Description of the task » In the records below, work out how many lines hold the word "carton". Report the number alone.

Records for the exercise section start

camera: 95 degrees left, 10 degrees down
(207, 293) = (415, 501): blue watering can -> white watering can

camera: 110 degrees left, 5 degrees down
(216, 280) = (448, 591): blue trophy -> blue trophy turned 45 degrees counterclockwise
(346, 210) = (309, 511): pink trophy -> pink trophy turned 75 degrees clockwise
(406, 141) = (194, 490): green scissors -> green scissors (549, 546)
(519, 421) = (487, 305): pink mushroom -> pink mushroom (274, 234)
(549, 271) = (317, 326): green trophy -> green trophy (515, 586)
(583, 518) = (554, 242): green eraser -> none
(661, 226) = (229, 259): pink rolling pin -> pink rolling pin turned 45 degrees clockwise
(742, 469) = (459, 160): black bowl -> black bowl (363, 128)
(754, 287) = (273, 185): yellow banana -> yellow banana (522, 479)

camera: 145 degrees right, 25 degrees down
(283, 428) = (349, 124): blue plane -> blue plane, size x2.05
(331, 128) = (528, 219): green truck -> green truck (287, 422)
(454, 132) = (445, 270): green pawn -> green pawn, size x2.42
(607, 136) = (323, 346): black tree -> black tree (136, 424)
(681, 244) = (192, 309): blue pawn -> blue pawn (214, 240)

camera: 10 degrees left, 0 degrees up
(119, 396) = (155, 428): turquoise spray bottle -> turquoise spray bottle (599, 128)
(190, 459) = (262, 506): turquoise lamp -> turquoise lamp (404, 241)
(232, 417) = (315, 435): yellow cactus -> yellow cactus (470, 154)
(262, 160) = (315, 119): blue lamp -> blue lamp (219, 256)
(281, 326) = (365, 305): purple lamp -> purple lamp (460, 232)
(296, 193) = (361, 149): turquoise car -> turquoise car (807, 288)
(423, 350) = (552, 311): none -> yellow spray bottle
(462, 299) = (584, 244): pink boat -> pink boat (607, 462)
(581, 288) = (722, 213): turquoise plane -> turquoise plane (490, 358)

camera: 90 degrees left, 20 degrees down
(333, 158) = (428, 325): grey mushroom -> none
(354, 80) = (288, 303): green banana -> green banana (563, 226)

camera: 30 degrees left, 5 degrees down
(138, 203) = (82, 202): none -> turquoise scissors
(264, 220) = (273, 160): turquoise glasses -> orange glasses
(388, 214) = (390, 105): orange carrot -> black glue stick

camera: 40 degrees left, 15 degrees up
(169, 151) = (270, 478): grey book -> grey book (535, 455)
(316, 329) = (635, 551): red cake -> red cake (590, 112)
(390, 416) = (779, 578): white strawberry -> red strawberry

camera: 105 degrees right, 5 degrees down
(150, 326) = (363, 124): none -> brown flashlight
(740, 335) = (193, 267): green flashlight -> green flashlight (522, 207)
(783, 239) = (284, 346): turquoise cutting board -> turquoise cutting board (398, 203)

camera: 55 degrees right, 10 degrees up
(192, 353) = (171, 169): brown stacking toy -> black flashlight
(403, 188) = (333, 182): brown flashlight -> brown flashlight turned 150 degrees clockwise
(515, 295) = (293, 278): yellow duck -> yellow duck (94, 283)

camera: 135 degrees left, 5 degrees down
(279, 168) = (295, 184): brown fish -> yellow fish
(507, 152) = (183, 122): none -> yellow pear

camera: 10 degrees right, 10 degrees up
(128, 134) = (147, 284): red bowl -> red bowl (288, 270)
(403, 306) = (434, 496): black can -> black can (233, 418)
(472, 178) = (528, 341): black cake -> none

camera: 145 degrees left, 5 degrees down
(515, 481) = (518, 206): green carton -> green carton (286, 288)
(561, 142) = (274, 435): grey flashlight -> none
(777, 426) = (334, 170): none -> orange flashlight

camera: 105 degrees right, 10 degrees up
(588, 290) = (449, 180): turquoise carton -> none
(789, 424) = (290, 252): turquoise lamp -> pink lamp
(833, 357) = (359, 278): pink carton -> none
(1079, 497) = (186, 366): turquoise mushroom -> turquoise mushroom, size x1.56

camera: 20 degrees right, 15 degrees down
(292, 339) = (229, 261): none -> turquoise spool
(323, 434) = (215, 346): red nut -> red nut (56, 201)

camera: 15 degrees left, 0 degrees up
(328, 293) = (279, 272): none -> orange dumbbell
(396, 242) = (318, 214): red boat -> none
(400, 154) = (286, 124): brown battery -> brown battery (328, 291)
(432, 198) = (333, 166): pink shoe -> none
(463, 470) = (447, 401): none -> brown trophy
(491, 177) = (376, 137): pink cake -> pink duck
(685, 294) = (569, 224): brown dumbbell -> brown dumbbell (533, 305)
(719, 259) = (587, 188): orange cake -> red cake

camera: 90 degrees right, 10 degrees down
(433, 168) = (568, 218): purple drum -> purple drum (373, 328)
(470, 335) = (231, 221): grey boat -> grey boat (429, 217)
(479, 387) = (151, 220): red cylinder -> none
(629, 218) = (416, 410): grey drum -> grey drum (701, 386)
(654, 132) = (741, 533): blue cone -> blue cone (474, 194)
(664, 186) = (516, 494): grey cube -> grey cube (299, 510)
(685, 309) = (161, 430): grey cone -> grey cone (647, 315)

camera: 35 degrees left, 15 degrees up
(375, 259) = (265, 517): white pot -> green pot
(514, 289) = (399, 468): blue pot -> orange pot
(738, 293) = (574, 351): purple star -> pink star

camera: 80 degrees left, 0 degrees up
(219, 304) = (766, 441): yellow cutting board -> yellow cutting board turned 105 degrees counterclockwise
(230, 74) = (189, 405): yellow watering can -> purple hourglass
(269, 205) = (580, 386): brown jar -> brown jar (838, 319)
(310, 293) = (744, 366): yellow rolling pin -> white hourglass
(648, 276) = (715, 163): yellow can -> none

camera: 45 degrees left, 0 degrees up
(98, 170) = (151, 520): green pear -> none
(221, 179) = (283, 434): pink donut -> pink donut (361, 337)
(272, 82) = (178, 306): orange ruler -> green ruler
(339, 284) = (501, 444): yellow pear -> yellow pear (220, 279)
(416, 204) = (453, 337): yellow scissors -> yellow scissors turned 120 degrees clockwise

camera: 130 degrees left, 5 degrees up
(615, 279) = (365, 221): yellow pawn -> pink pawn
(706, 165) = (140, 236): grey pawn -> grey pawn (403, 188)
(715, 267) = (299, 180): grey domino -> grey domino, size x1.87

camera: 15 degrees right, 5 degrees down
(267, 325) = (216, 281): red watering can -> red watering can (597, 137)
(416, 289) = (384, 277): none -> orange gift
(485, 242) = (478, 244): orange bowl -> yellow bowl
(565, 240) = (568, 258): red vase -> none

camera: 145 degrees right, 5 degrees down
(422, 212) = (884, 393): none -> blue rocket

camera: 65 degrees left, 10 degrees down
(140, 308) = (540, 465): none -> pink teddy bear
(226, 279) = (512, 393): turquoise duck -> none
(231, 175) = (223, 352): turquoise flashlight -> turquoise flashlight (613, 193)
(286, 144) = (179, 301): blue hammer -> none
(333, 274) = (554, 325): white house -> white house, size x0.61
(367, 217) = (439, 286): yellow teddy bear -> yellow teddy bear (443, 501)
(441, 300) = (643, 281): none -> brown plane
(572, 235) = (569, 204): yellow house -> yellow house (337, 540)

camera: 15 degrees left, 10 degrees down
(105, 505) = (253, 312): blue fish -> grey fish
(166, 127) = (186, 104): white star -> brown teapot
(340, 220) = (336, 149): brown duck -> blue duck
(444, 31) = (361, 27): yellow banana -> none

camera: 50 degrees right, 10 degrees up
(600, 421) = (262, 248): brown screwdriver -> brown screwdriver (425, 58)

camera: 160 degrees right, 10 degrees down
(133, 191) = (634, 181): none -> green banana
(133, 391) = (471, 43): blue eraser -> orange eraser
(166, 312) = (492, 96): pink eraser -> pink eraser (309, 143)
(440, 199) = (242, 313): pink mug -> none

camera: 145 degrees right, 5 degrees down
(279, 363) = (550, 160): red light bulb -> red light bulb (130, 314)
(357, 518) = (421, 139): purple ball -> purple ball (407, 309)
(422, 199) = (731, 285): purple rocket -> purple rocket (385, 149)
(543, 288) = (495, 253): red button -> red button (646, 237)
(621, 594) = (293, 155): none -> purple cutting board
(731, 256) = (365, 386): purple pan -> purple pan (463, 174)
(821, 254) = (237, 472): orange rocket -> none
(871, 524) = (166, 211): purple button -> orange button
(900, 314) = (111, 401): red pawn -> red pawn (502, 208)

Records for the exercise section end

Finished task » 3